> _TASK STATEMENT_: Each line of the material that mentions the word "yellow" is to be copied.

> _TASK INPUTS_:
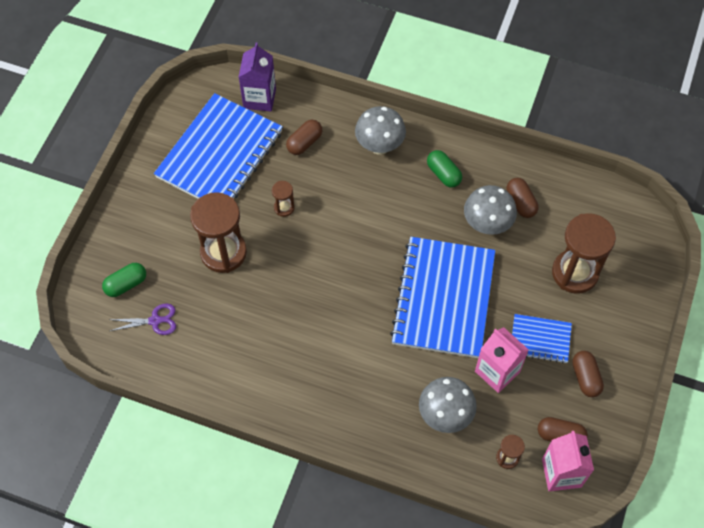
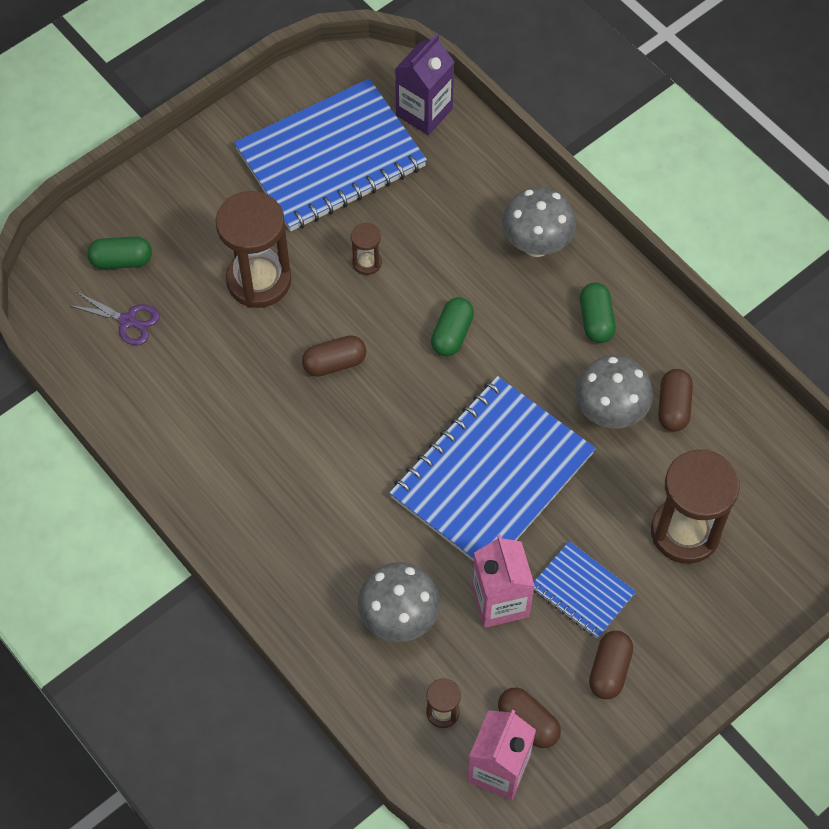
camera: 30 degrees right, 0 degrees up
(304, 142) = (444, 194): brown capsule -> brown capsule (334, 363)
(364, 225) = (452, 334): none -> green capsule

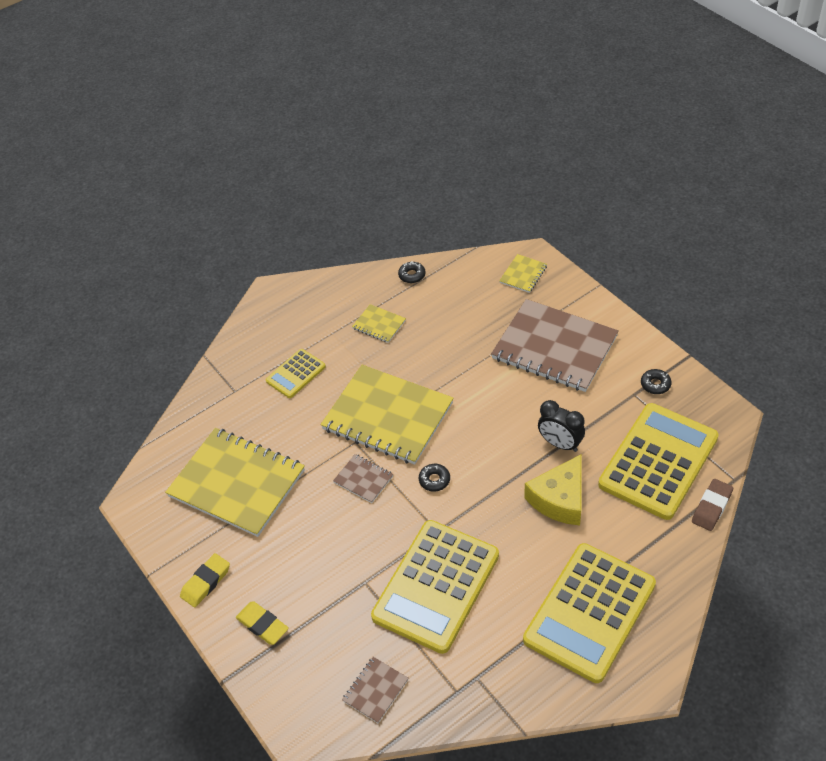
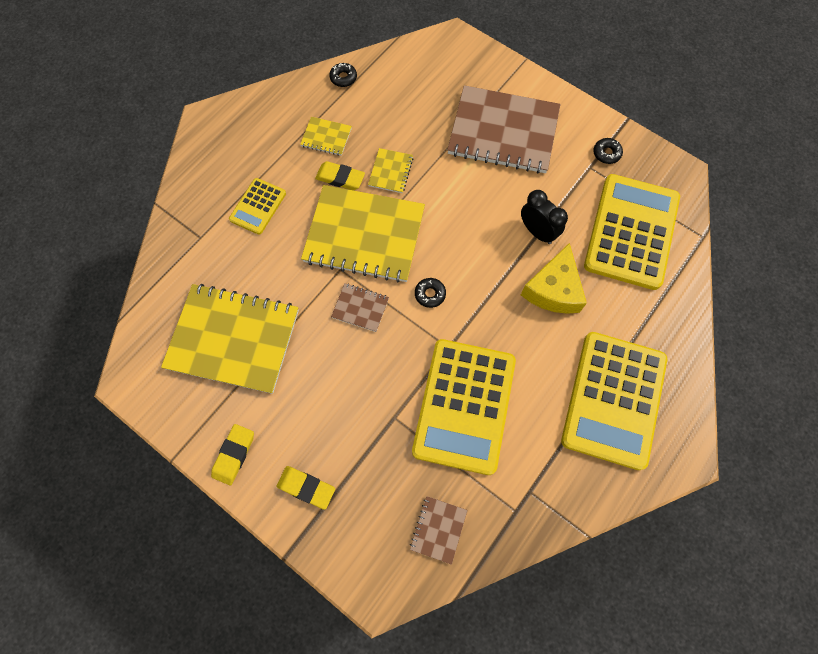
camera: 20 degrees left, 20 degrees up
(381, 362) = (340, 178): none -> yellow eraser
(523, 274) = (451, 59): yellow notebook -> yellow notebook (390, 171)
(560, 444) = (537, 232): black clock -> black clock turned 150 degrees counterclockwise
(711, 507) = (691, 268): brown eraser -> none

> _ANSWER BELOW_:
(381, 362) = (340, 178): none -> yellow eraser
(523, 274) = (451, 59): yellow notebook -> yellow notebook (390, 171)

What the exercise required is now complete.